▸ PROBLEM DESCRIPTION: Word by word and line by line, write out all of the records.

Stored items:
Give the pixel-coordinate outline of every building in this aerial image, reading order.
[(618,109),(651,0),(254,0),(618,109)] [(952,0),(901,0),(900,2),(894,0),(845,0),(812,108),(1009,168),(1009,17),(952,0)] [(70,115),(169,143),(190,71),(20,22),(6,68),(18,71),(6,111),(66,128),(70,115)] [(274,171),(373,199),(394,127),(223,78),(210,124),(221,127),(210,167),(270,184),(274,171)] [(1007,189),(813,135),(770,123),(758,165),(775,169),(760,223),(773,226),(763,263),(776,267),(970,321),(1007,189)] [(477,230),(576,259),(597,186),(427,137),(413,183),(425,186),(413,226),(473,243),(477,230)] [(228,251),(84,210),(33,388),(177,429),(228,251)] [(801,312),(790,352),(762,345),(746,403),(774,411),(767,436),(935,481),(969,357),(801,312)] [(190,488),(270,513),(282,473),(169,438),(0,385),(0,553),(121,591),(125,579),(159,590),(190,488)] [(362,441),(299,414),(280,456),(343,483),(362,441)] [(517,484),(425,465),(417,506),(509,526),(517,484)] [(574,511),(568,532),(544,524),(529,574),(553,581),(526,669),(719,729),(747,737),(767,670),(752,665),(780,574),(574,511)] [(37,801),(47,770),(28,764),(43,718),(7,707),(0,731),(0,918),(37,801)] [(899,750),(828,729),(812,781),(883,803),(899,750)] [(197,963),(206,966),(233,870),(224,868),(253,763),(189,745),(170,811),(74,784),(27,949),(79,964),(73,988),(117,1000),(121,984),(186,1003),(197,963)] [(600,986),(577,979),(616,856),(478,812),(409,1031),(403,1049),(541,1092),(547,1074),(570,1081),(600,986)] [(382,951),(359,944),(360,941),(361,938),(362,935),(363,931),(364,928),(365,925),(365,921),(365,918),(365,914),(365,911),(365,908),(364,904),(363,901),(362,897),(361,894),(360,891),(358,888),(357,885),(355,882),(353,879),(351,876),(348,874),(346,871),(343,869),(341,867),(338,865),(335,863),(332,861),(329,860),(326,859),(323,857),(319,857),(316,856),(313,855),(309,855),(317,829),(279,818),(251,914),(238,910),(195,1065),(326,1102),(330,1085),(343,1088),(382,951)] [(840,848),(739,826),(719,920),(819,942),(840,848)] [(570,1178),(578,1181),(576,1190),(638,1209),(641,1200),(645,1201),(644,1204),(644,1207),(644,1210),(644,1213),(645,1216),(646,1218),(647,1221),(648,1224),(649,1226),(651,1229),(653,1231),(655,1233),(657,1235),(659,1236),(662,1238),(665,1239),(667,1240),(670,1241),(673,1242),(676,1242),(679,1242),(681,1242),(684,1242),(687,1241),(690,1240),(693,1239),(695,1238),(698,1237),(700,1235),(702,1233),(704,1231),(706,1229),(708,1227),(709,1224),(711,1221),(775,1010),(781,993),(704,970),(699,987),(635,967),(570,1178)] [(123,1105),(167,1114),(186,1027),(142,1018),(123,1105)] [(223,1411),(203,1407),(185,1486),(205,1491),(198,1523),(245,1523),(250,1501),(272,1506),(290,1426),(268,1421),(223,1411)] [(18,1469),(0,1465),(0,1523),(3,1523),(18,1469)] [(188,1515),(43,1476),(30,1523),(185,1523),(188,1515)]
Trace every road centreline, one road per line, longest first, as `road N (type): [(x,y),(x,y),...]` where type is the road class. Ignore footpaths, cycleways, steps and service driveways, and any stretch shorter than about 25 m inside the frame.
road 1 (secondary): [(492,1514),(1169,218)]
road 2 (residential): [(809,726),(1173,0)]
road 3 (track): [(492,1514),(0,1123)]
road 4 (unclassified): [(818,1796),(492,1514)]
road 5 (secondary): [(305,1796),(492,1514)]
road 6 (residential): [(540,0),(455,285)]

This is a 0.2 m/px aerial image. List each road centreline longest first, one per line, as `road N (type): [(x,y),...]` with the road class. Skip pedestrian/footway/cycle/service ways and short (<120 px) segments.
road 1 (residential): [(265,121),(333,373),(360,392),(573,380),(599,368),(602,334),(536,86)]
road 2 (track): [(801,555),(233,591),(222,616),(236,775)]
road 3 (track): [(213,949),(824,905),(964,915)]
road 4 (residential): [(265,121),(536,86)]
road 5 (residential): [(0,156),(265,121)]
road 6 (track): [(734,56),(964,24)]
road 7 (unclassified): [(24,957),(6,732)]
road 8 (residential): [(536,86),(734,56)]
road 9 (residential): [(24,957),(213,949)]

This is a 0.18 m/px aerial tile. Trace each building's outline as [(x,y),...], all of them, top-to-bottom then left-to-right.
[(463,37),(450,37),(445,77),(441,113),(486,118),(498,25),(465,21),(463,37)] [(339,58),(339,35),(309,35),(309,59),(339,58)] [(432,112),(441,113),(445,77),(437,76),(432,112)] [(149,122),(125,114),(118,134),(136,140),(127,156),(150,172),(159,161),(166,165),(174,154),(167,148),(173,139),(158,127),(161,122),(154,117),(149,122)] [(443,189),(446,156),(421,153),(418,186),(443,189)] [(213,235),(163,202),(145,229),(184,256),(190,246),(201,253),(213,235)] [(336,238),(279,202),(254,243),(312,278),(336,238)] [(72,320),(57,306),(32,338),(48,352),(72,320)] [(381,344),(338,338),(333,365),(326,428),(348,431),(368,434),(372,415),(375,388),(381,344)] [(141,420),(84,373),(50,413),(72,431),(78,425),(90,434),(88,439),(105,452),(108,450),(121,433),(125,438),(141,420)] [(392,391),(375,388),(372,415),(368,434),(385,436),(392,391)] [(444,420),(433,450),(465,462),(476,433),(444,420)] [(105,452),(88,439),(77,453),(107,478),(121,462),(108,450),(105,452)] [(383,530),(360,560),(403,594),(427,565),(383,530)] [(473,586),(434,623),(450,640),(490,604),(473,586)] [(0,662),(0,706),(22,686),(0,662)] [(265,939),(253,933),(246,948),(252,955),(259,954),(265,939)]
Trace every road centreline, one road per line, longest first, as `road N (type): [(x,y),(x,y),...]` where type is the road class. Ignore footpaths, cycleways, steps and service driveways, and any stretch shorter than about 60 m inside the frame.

▸ EXPECTED ANSWER:
Give the pixel-coordinate outline of every building in this aerial image, reading order.
[(618,109),(651,0),(254,0),(618,109)] [(952,0),(901,0),(900,2),(894,0),(845,0),(812,108),(1009,168),(1009,17),(952,0)] [(70,115),(169,143),(190,71),(20,22),(6,68),(18,71),(6,111),(66,128),(70,115)] [(274,171),(373,199),(394,127),(223,78),(210,124),(221,127),(210,167),(270,184),(274,171)] [(1007,189),(813,135),(770,123),(758,165),(775,169),(760,223),(773,226),(763,263),(776,267),(970,321),(1007,189)] [(477,230),(576,259),(597,186),(427,137),(413,183),(425,186),(413,226),(473,243),(477,230)] [(228,251),(84,210),(33,388),(177,429),(228,251)] [(801,312),(790,352),(762,345),(746,403),(774,411),(767,436),(935,481),(969,357),(801,312)] [(190,488),(270,513),(282,473),(169,438),(0,385),(0,553),(121,591),(125,579),(159,590),(190,488)] [(362,441),(299,414),(280,456),(343,483),(362,441)] [(517,484),(425,465),(417,506),(509,526),(517,484)] [(574,511),(568,532),(544,524),(529,574),(553,581),(526,669),(719,729),(747,737),(767,670),(752,665),(780,574),(574,511)] [(37,801),(47,770),(28,764),(43,718),(7,707),(0,731),(0,918),(37,801)] [(899,750),(828,729),(812,781),(883,803),(899,750)] [(197,963),(206,966),(233,870),(224,868),(253,763),(189,745),(170,811),(74,784),(27,949),(79,964),(73,988),(117,1000),(121,984),(186,1003),(197,963)] [(600,986),(577,979),(616,856),(478,812),(409,1031),(403,1049),(541,1092),(547,1074),(570,1081),(600,986)] [(382,951),(359,944),(360,941),(361,938),(362,935),(363,931),(364,928),(365,925),(365,921),(365,918),(365,914),(365,911),(365,908),(364,904),(363,901),(362,897),(361,894),(360,891),(358,888),(357,885),(355,882),(353,879),(351,876),(348,874),(346,871),(343,869),(341,867),(338,865),(335,863),(332,861),(329,860),(326,859),(323,857),(319,857),(316,856),(313,855),(309,855),(317,829),(279,818),(251,914),(238,910),(195,1065),(326,1102),(330,1085),(343,1088),(382,951)] [(840,848),(739,826),(719,920),(819,942),(840,848)] [(570,1178),(578,1181),(576,1190),(638,1209),(641,1200),(645,1201),(644,1204),(644,1207),(644,1210),(644,1213),(645,1216),(646,1218),(647,1221),(648,1224),(649,1226),(651,1229),(653,1231),(655,1233),(657,1235),(659,1236),(662,1238),(665,1239),(667,1240),(670,1241),(673,1242),(676,1242),(679,1242),(681,1242),(684,1242),(687,1241),(690,1240),(693,1239),(695,1238),(698,1237),(700,1235),(702,1233),(704,1231),(706,1229),(708,1227),(709,1224),(711,1221),(775,1010),(781,993),(704,970),(699,987),(635,967),(570,1178)] [(123,1105),(167,1114),(186,1027),(142,1018),(123,1105)] [(223,1411),(203,1407),(185,1486),(205,1491),(198,1523),(245,1523),(250,1501),(272,1506),(290,1426),(268,1421),(223,1411)] [(18,1469),(0,1465),(0,1523),(3,1523),(18,1469)] [(188,1515),(43,1476),(30,1523),(185,1523),(188,1515)]
Trace every road centreline, one road per line, longest first, as `road N (type): [(x,y),(x,y),...]` where type is the road class. Ignore footpaths, cycleways, steps and service driveways, and any stretch shorter than about 25 m inside the frame.
road 1 (secondary): [(492,1514),(1169,218)]
road 2 (residential): [(809,726),(1173,0)]
road 3 (track): [(492,1514),(0,1123)]
road 4 (unclassified): [(818,1796),(492,1514)]
road 5 (secondary): [(305,1796),(492,1514)]
road 6 (residential): [(540,0),(455,285)]

This is a 0.2 m/px aerial image. List each road centreline longest first, one per line, as `road N (type): [(x,y),...]` with the road class. Skip pedestrian/footway/cycle/service ways and short (<120 px) segments.
road 1 (residential): [(265,121),(333,373),(360,392),(573,380),(599,368),(602,334),(536,86)]
road 2 (track): [(801,555),(233,591),(222,616),(236,775)]
road 3 (track): [(213,949),(824,905),(964,915)]
road 4 (residential): [(265,121),(536,86)]
road 5 (residential): [(0,156),(265,121)]
road 6 (track): [(734,56),(964,24)]
road 7 (unclassified): [(24,957),(6,732)]
road 8 (residential): [(536,86),(734,56)]
road 9 (residential): [(24,957),(213,949)]

This is a 0.18 m/px aerial tile. Trace each building's outline as [(x,y),...], all of them, top-to-bottom then left-to-right.
[(463,37),(450,37),(445,77),(441,113),(486,118),(498,25),(465,21),(463,37)] [(339,58),(339,35),(309,35),(309,59),(339,58)] [(432,112),(441,113),(445,77),(437,76),(432,112)] [(149,122),(125,114),(118,134),(136,140),(127,156),(150,172),(159,161),(166,165),(174,154),(167,148),(173,139),(158,127),(161,122),(154,117),(149,122)] [(443,189),(446,156),(421,153),(418,186),(443,189)] [(213,235),(163,202),(145,229),(184,256),(190,246),(201,253),(213,235)] [(336,238),(279,202),(254,243),(312,278),(336,238)] [(72,320),(57,306),(32,338),(48,352),(72,320)] [(381,344),(338,338),(333,365),(326,428),(348,431),(368,434),(372,415),(375,388),(381,344)] [(141,420),(84,373),(50,413),(72,431),(78,425),(90,434),(88,439),(105,452),(108,450),(121,433),(125,438),(141,420)] [(392,391),(375,388),(372,415),(368,434),(385,436),(392,391)] [(444,420),(433,450),(465,462),(476,433),(444,420)] [(105,452),(88,439),(77,453),(107,478),(121,462),(108,450),(105,452)] [(383,530),(360,560),(403,594),(427,565),(383,530)] [(473,586),(434,623),(450,640),(490,604),(473,586)] [(0,662),(0,706),(22,686),(0,662)] [(265,939),(253,933),(246,948),(252,955),(259,954),(265,939)]
Trace every road centreline, one road per line, longest first, as `road N (type): [(x,y),(x,y),...]` where type is the road class. Ignore footpaths, cycleways, steps and service driveways, and any stretch shorter than about 60 m inside the frame.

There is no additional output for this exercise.